Your instructions – Set down exactly the lines below, starting at the one that contains "green teapot: 3 -> 1" and ending at the one that contains "yellow plate: 2 -> 0", with both of those lines included and nothing else.

Object transformation records
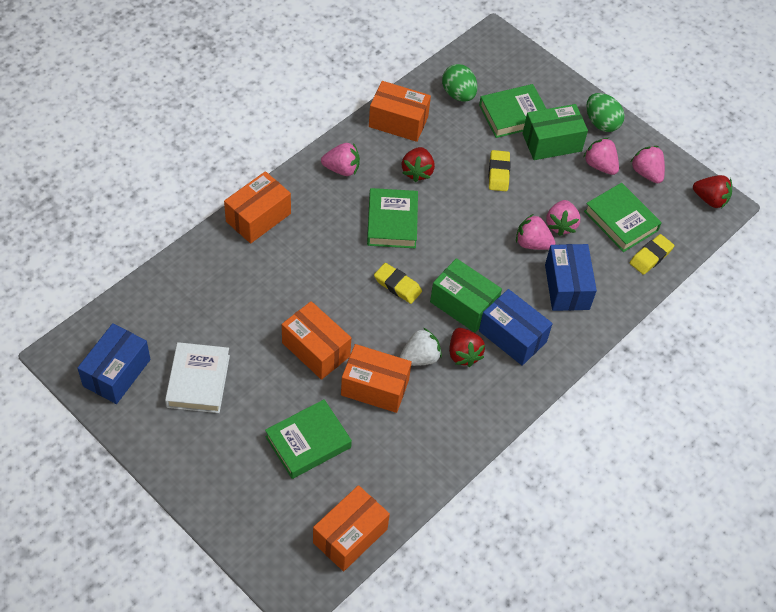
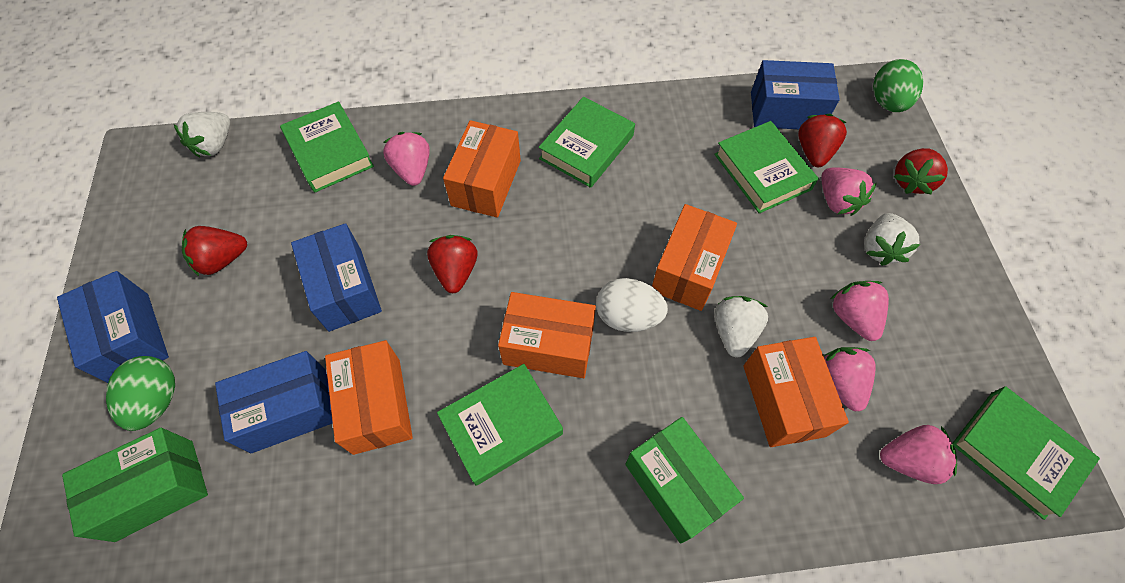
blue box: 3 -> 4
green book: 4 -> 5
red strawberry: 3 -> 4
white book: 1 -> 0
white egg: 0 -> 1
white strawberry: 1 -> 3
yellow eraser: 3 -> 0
---
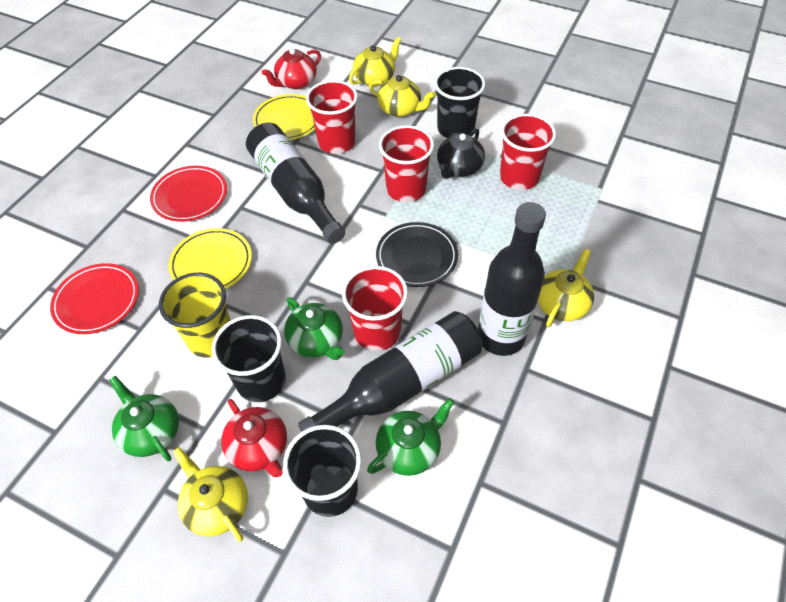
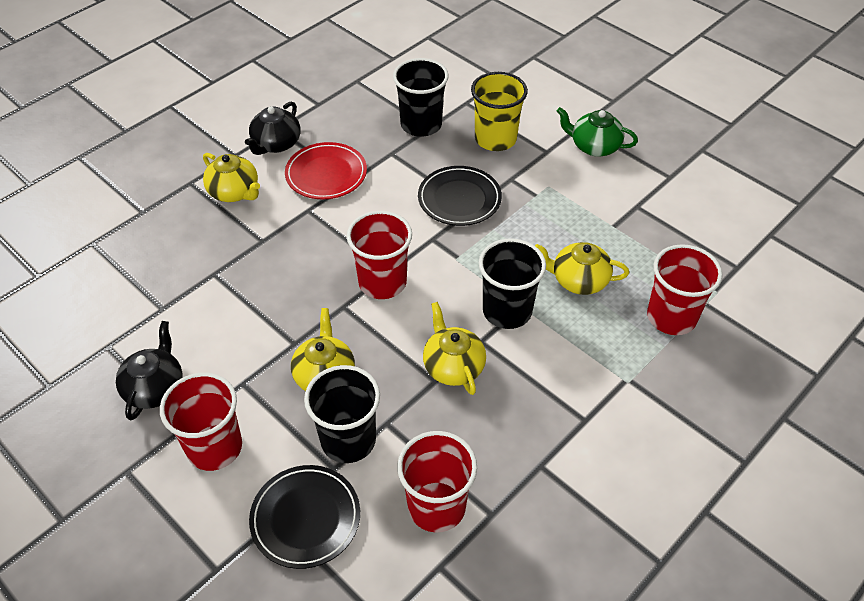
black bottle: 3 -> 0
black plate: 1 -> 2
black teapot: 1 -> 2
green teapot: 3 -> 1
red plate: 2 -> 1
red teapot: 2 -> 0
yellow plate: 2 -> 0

Answer space –
green teapot: 3 -> 1
red plate: 2 -> 1
red teapot: 2 -> 0
yellow plate: 2 -> 0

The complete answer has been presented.